(Extracted records)

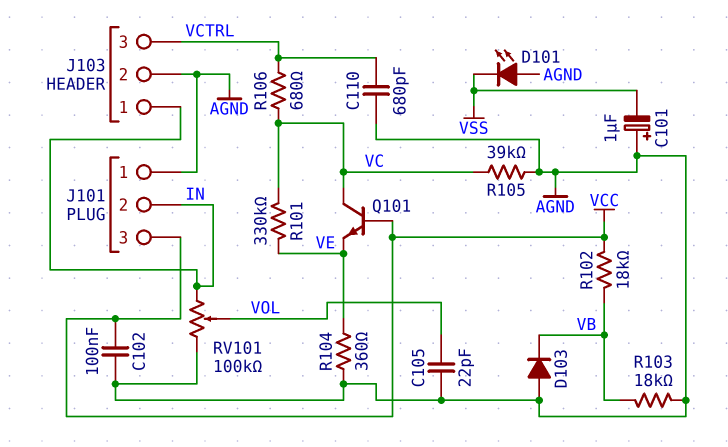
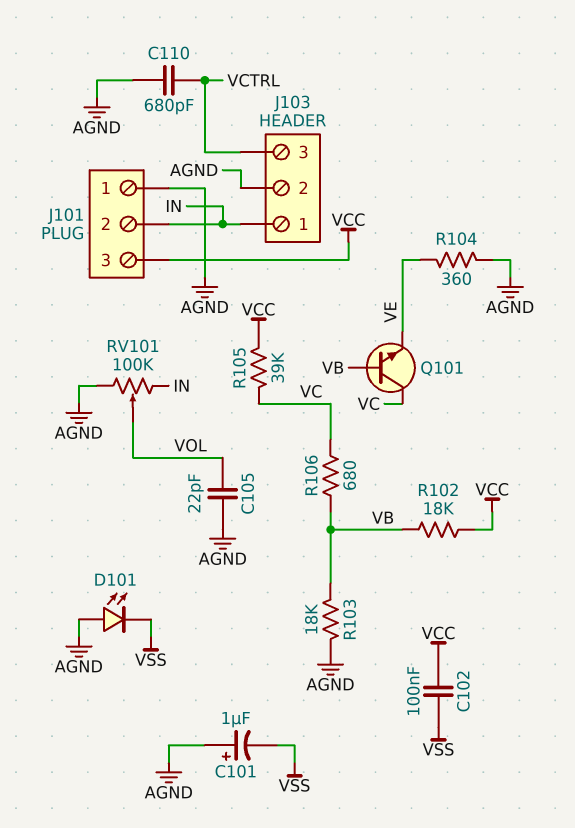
C102: 100nF (AGND, VCC) -> 100nF (VCC, VSS)
D103: diode (A AGND, K VB) -> none
Q101: NPN (B VCC, C VC, E VE) -> NPN (B VB, C VC, E VE)
R101: 330k (VC, VE) -> none
R105: 39k (AGND, VC) -> 39k (VC, VCC)
R106: 680 (VC, VCTRL) -> 680 (VB, VC)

ACTIVITY. When you reproduce the entries above, keep every word exactly and leave out each picture.

TASK RESULT.
C102: 100nF (AGND, VCC) -> 100nF (VCC, VSS)
D103: diode (A AGND, K VB) -> none
Q101: NPN (B VCC, C VC, E VE) -> NPN (B VB, C VC, E VE)
R101: 330k (VC, VE) -> none
R105: 39k (AGND, VC) -> 39k (VC, VCC)
R106: 680 (VC, VCTRL) -> 680 (VB, VC)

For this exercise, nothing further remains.